--- DATA PROVIDED ---

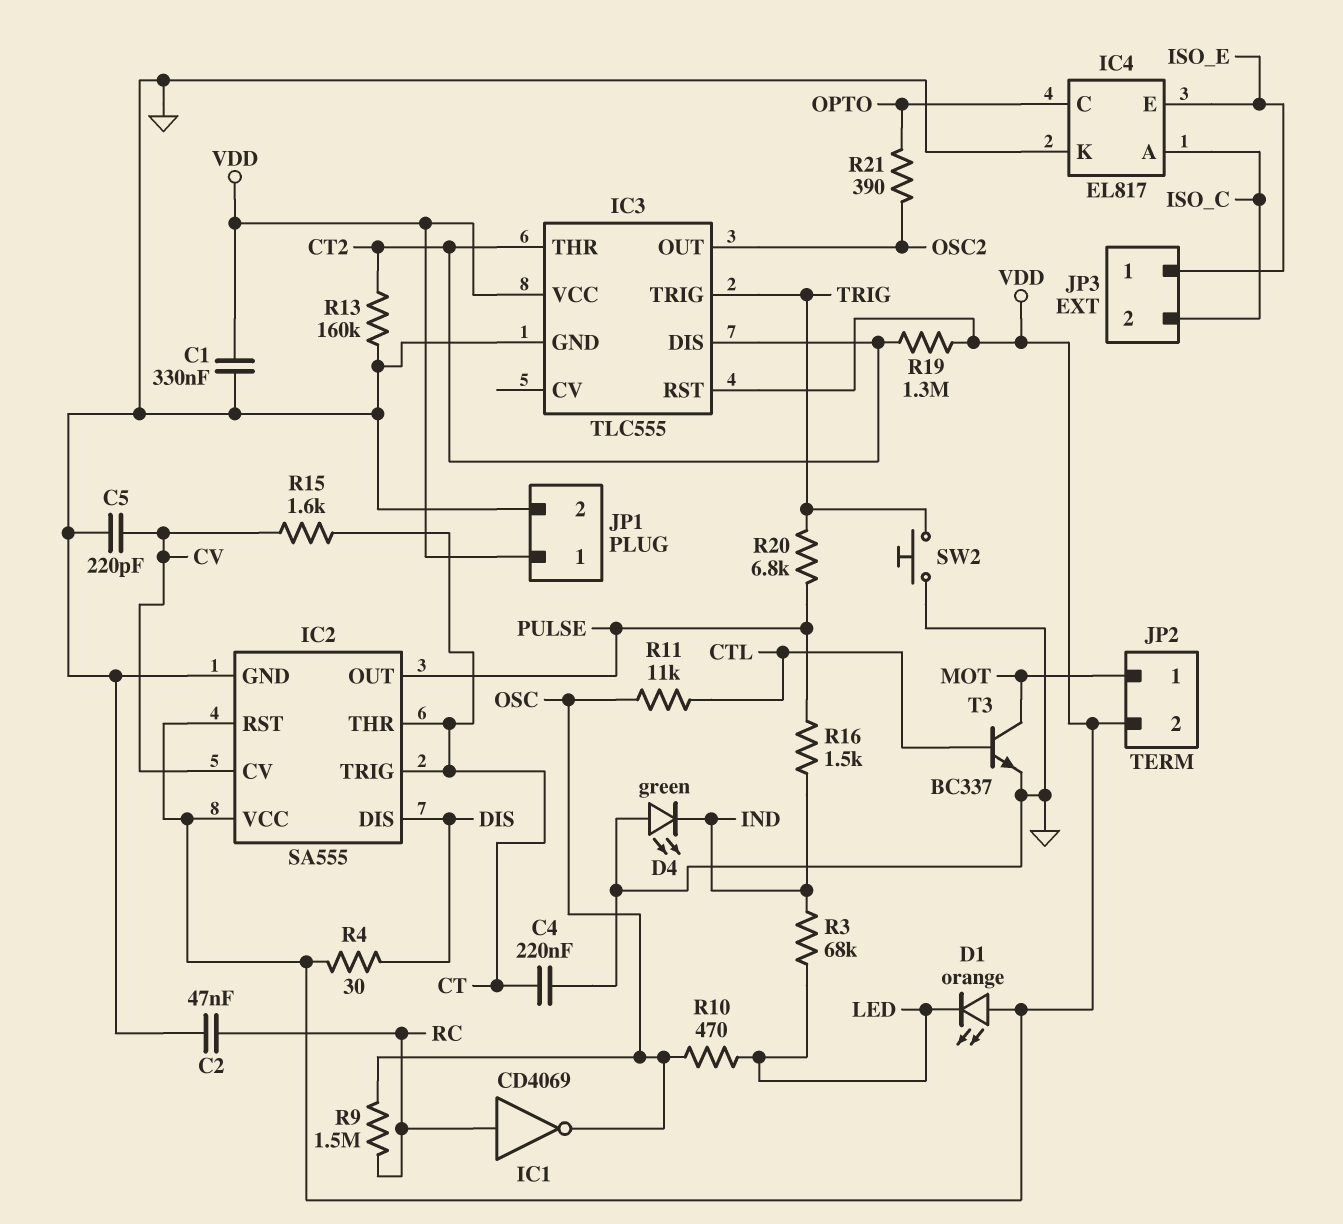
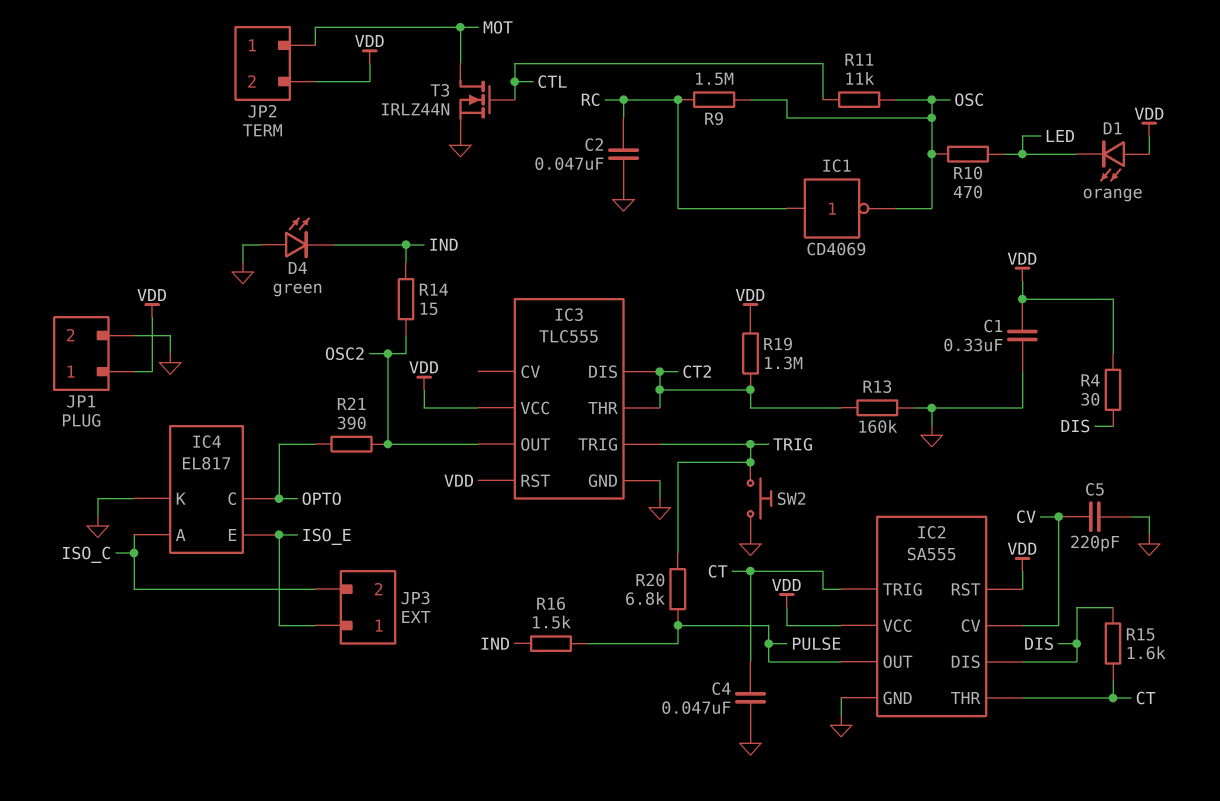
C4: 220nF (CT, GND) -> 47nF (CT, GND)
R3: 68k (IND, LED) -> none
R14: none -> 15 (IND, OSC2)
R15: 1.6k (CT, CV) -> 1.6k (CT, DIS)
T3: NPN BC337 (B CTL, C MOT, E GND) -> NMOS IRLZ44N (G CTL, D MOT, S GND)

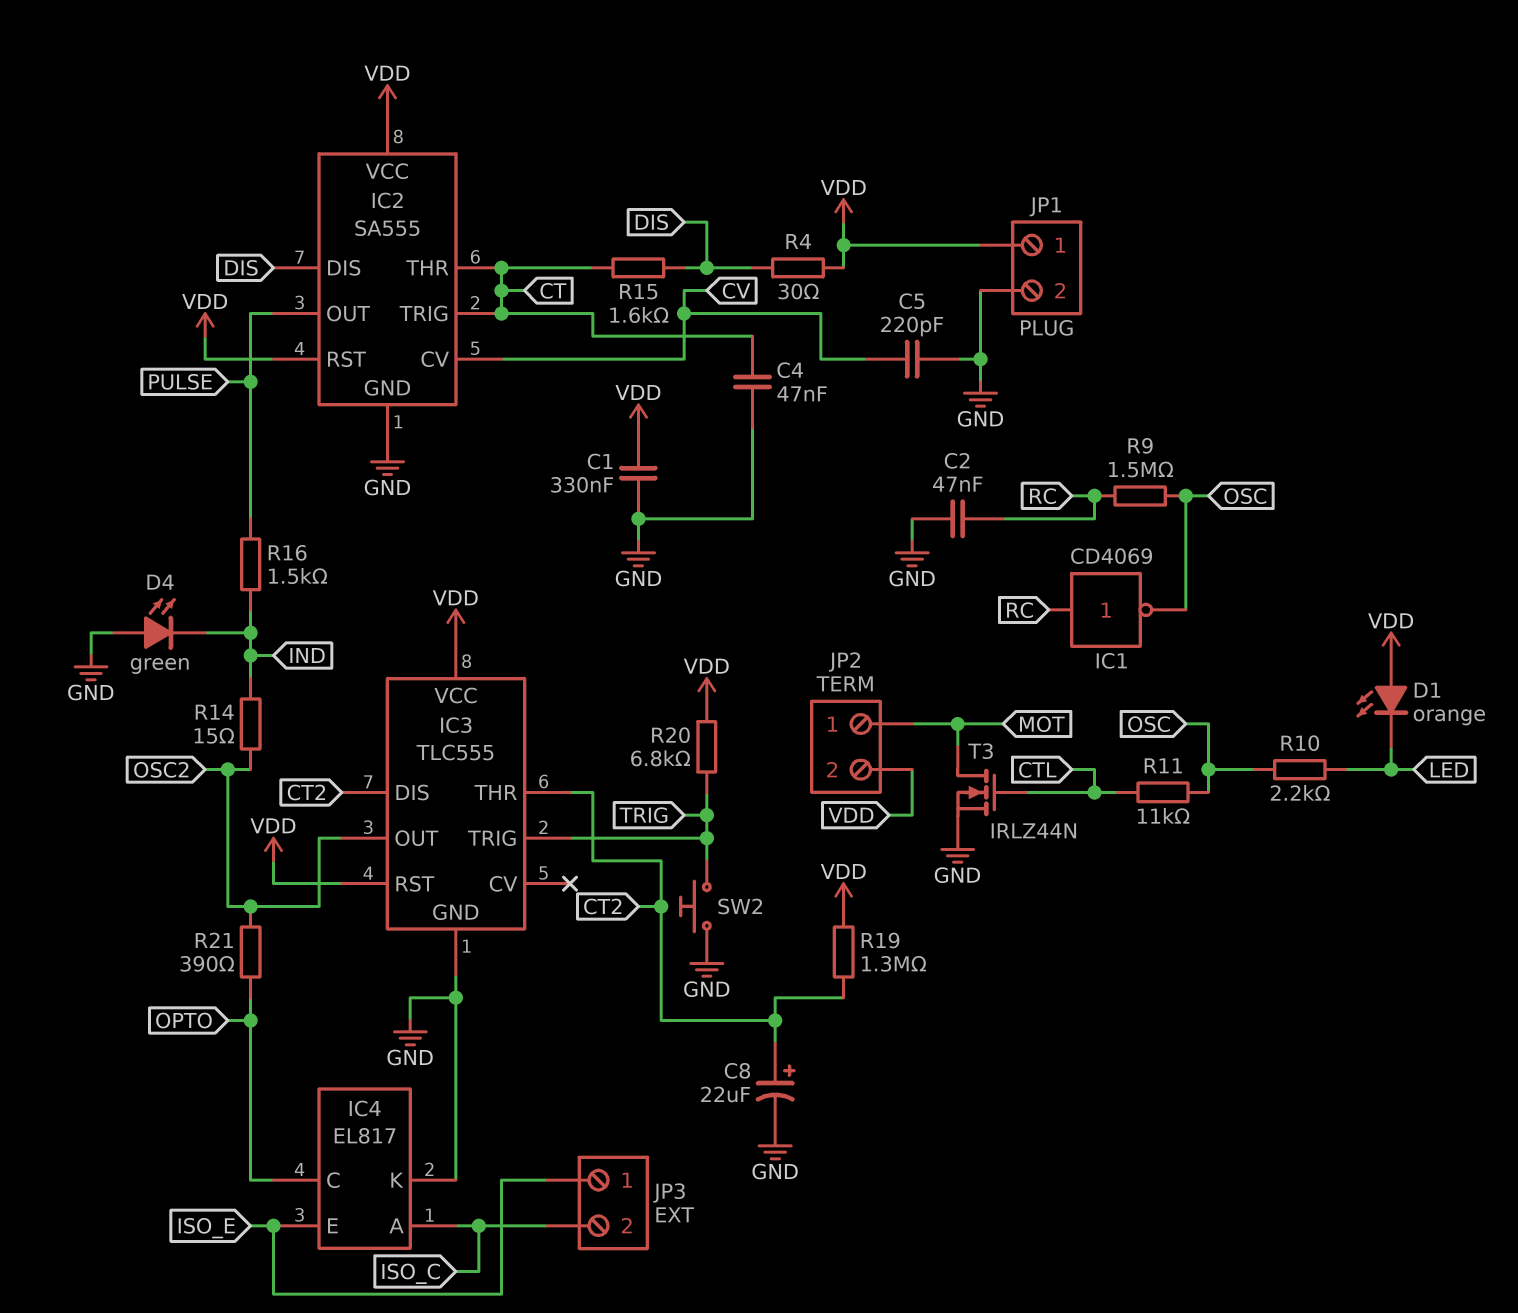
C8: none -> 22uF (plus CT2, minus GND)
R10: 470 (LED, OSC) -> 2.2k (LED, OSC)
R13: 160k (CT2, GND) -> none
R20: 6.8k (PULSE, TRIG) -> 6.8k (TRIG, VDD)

---
--- DATA PROVIDED ---

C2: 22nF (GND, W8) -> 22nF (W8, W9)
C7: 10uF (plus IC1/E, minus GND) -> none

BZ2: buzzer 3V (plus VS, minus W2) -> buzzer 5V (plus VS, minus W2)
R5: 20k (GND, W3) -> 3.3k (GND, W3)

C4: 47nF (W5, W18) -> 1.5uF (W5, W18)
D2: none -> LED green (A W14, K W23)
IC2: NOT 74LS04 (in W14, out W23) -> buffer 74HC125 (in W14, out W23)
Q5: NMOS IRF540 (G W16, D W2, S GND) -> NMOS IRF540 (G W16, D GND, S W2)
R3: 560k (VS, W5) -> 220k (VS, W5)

---
--- DATA PROVIDED ---

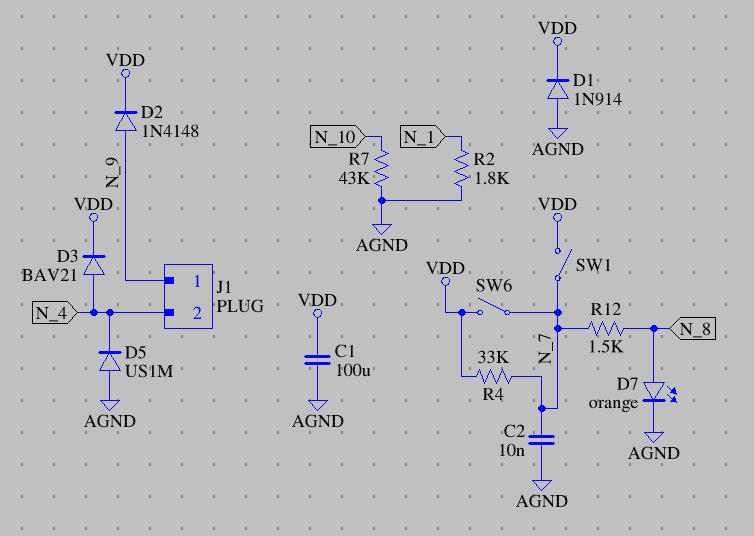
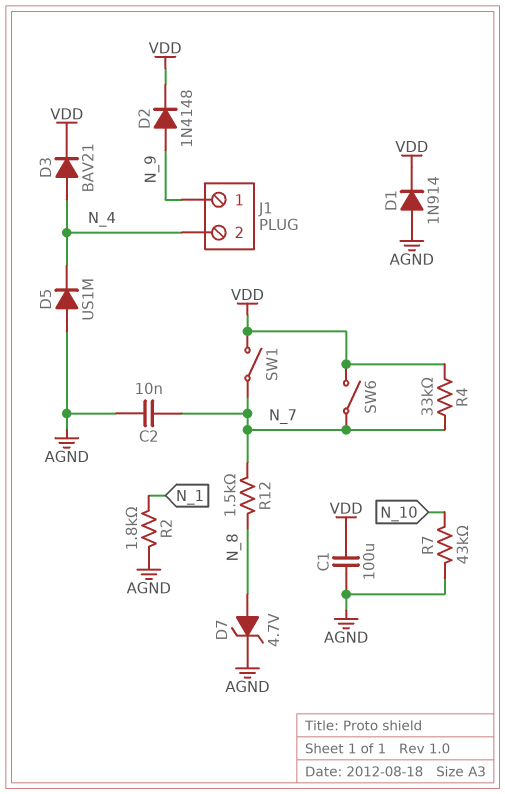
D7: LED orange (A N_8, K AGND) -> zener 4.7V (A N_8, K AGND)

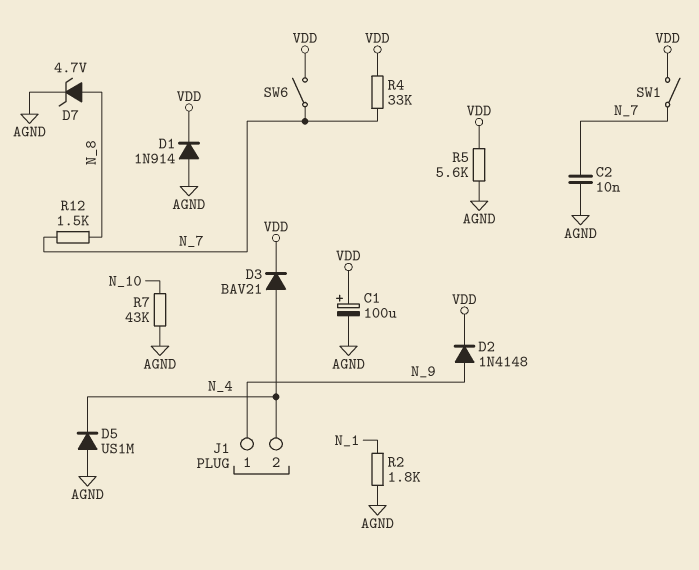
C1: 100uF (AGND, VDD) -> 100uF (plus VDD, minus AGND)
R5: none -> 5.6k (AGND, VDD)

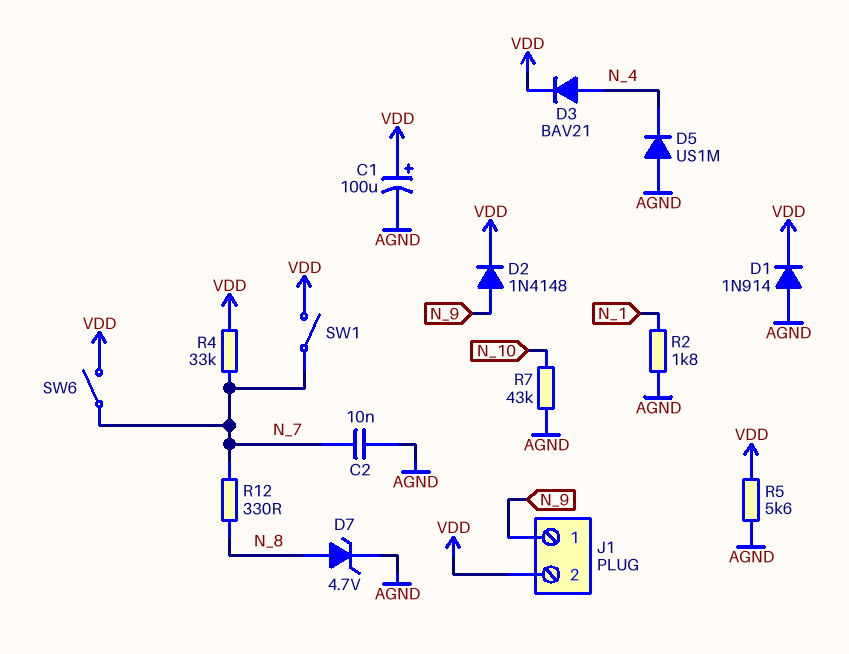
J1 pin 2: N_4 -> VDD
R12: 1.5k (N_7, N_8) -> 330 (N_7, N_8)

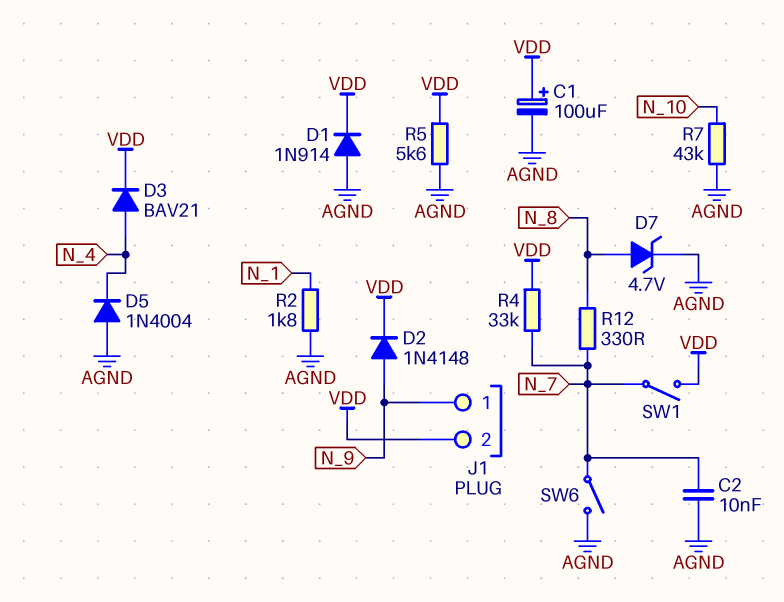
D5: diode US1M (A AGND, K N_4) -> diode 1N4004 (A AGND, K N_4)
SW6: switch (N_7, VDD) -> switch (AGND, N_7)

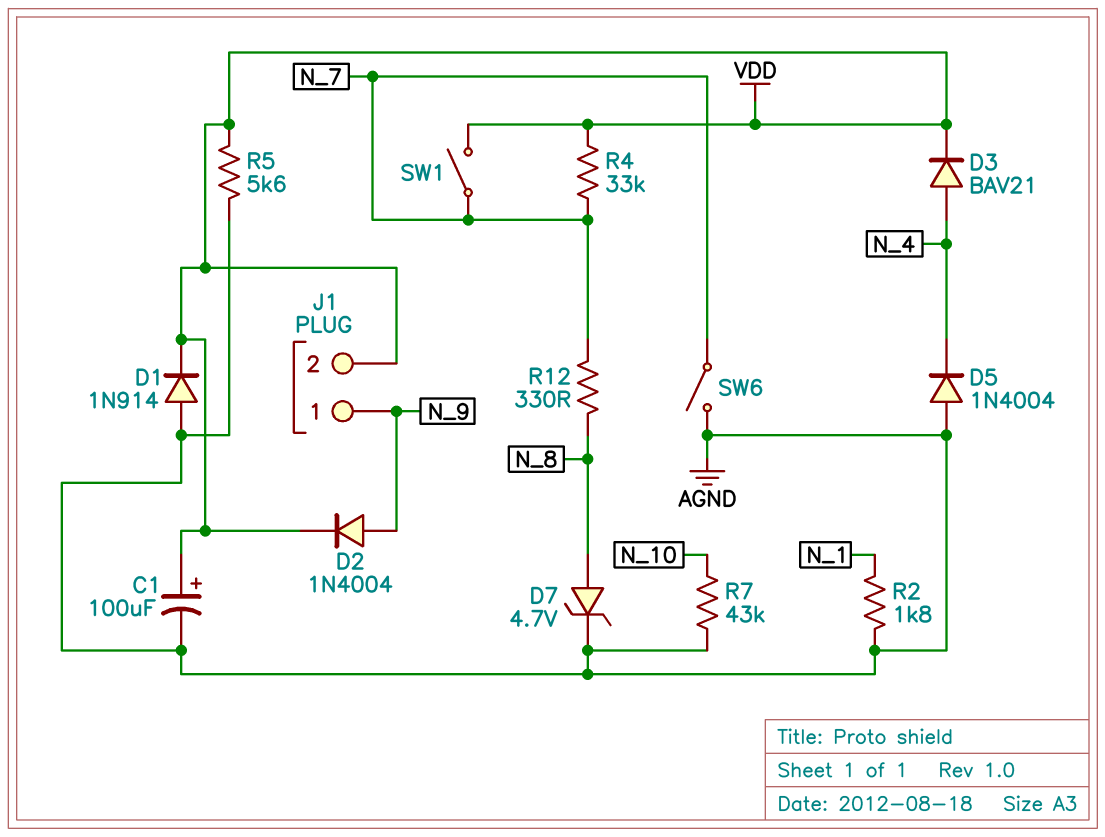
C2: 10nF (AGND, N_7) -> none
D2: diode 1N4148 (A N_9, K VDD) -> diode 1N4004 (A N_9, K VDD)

---

» **YOUR ASSIGNMENT**:
Return exactly the part of the listing above that opens with the line containing "T3: NPN BC337" and closes with the line containing "R20: 6.8k (PULSE, TRIG) -> 6.8k (TRIG, VDD)". Pictures stay out.

» **SOLUTION FOR THIS EXERCISE**:
T3: NPN BC337 (B CTL, C MOT, E GND) -> NMOS IRLZ44N (G CTL, D MOT, S GND)

C8: none -> 22uF (plus CT2, minus GND)
R10: 470 (LED, OSC) -> 2.2k (LED, OSC)
R13: 160k (CT2, GND) -> none
R20: 6.8k (PULSE, TRIG) -> 6.8k (TRIG, VDD)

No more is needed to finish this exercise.